• What is required: The required result is the number of lines below that hold the word "MOSI", stated without anything else.

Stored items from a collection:
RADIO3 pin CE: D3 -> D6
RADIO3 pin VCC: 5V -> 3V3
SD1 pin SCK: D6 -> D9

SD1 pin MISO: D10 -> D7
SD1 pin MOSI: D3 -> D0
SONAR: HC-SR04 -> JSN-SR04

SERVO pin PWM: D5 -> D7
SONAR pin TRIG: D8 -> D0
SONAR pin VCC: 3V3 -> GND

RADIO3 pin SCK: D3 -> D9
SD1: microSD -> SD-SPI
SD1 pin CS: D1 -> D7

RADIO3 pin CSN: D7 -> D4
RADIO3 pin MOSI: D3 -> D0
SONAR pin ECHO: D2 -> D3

• Answer box: 2